◆ WHAT YOU HAVE TO DO
Apart from the images, reproduce all of the data word for word.

◆ RECORDS PROVIDED
--

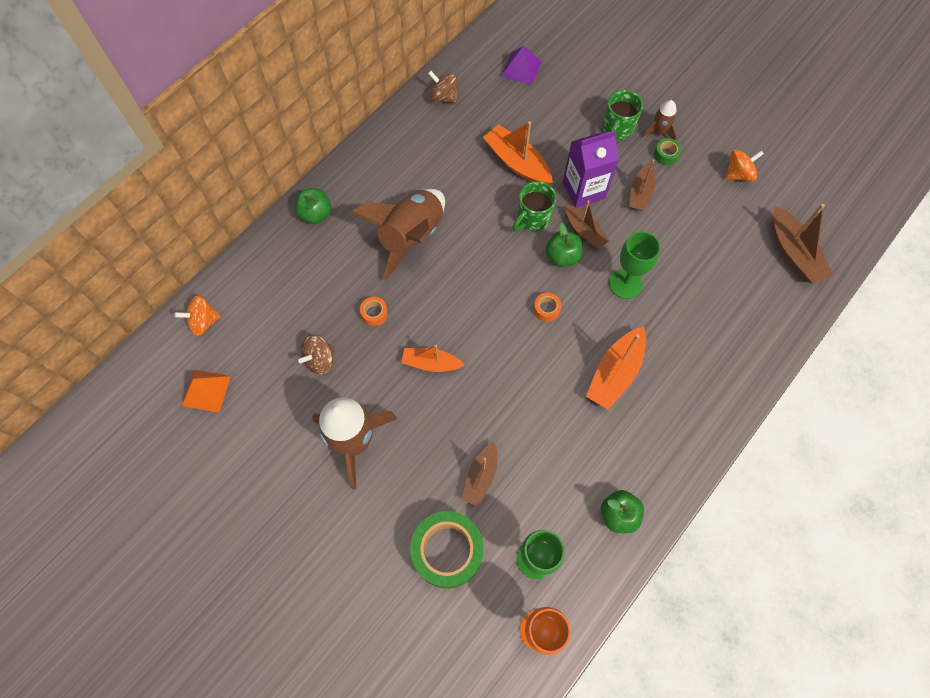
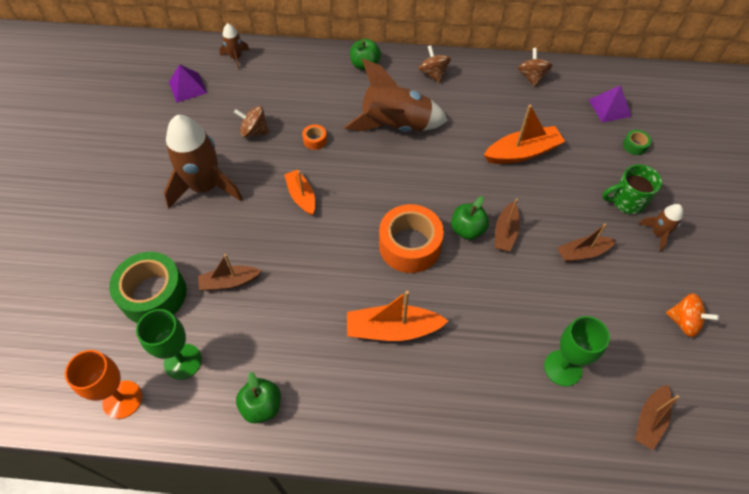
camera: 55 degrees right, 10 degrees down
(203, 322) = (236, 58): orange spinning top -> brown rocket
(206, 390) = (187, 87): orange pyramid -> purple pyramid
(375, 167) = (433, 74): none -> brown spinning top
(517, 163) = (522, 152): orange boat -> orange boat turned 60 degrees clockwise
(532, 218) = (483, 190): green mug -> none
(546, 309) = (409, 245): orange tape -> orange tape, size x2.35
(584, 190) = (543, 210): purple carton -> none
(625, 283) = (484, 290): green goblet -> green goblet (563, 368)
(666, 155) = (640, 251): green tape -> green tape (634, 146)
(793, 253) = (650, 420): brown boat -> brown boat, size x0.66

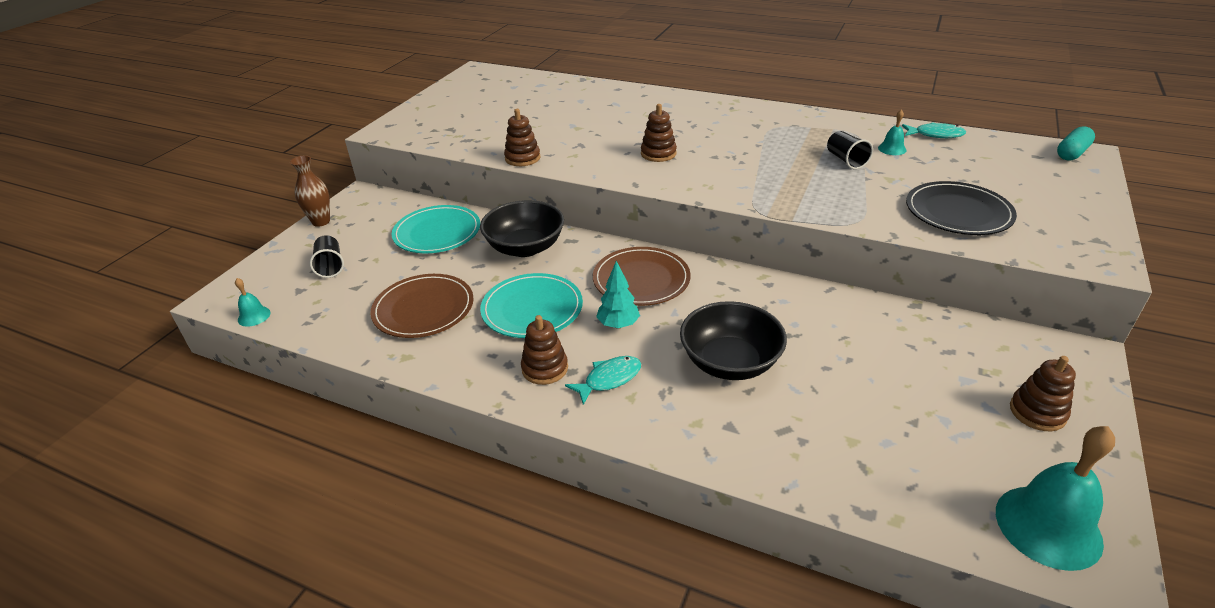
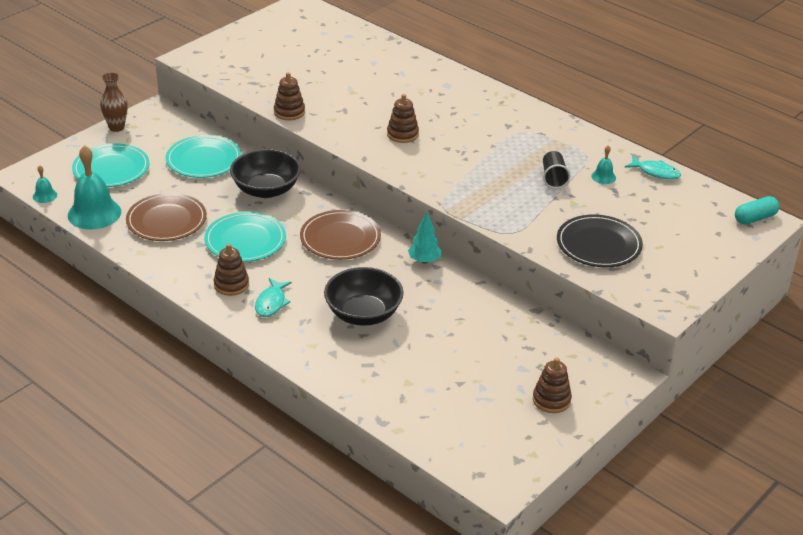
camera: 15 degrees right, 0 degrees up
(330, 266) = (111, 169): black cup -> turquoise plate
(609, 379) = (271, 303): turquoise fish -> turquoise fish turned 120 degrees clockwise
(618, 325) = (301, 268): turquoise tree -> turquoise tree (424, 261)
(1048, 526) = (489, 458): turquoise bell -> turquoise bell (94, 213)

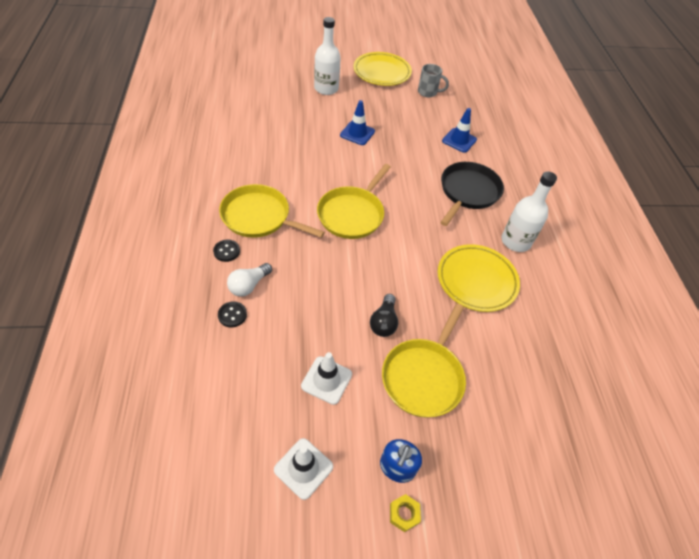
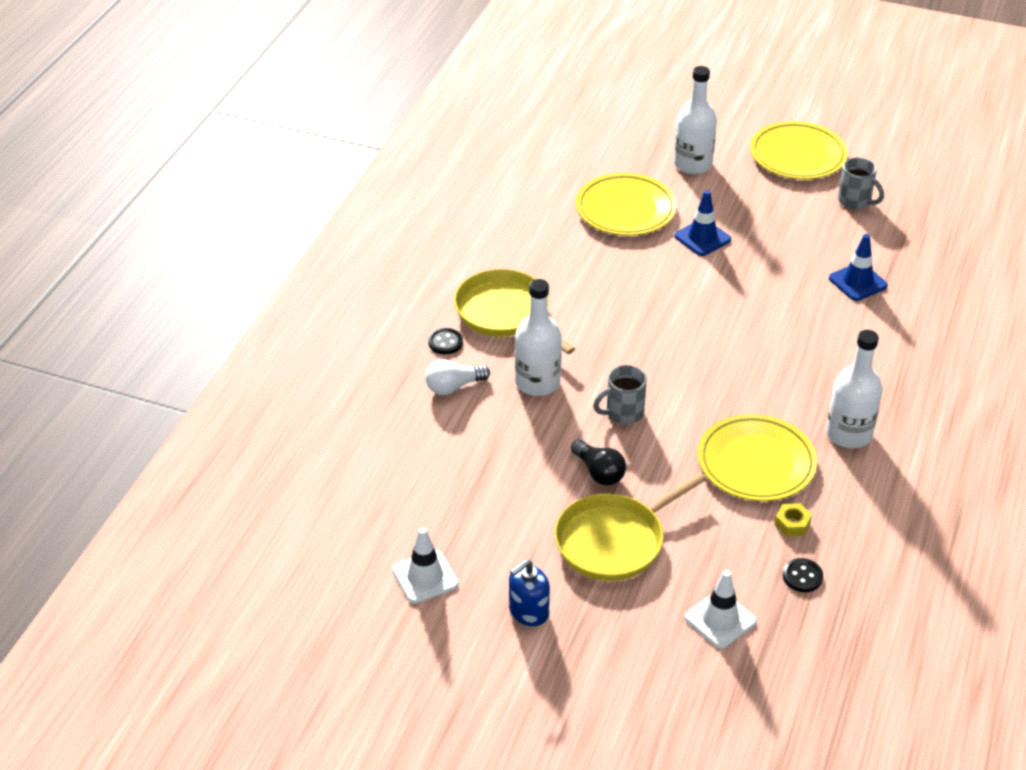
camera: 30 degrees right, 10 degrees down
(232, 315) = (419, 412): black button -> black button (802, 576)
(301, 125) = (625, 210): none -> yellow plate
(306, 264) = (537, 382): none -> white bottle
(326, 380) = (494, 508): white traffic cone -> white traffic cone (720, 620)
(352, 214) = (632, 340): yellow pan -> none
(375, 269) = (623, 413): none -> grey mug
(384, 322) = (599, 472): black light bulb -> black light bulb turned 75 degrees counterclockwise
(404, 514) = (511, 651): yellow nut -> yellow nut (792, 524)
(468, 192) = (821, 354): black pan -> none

--

◆ SOLUTION TO THIS EXERCISE
camera: 55 degrees right, 10 degrees down
(203, 322) = (236, 58): orange spinning top -> brown rocket
(206, 390) = (187, 87): orange pyramid -> purple pyramid
(375, 167) = (433, 74): none -> brown spinning top
(517, 163) = (522, 152): orange boat -> orange boat turned 60 degrees clockwise
(532, 218) = (483, 190): green mug -> none
(546, 309) = (409, 245): orange tape -> orange tape, size x2.35
(584, 190) = (543, 210): purple carton -> none
(625, 283) = (484, 290): green goblet -> green goblet (563, 368)
(666, 155) = (640, 251): green tape -> green tape (634, 146)
(793, 253) = (650, 420): brown boat -> brown boat, size x0.66

camera: 15 degrees right, 0 degrees up
(330, 266) = (111, 169): black cup -> turquoise plate
(609, 379) = (271, 303): turquoise fish -> turquoise fish turned 120 degrees clockwise
(618, 325) = (301, 268): turquoise tree -> turquoise tree (424, 261)
(1048, 526) = (489, 458): turquoise bell -> turquoise bell (94, 213)

camera: 30 degrees right, 10 degrees down
(232, 315) = (419, 412): black button -> black button (802, 576)
(301, 125) = (625, 210): none -> yellow plate
(306, 264) = (537, 382): none -> white bottle
(326, 380) = (494, 508): white traffic cone -> white traffic cone (720, 620)
(352, 214) = (632, 340): yellow pan -> none
(375, 269) = (623, 413): none -> grey mug
(384, 322) = (599, 472): black light bulb -> black light bulb turned 75 degrees counterclockwise
(404, 514) = (511, 651): yellow nut -> yellow nut (792, 524)
(468, 192) = (821, 354): black pan -> none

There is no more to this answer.